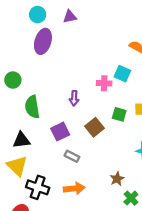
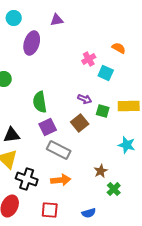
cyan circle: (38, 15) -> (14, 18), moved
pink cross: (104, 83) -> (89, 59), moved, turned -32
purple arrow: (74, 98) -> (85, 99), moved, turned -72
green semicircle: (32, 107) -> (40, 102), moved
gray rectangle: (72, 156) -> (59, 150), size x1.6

-*-

**Required action:** Copy out all the data above exactly, pictures excluded.

**Exercise result:**
cyan circle: (38, 15) -> (14, 18), moved
pink cross: (104, 83) -> (89, 59), moved, turned -32
purple arrow: (74, 98) -> (85, 99), moved, turned -72
green semicircle: (32, 107) -> (40, 102), moved
gray rectangle: (72, 156) -> (59, 150), size x1.6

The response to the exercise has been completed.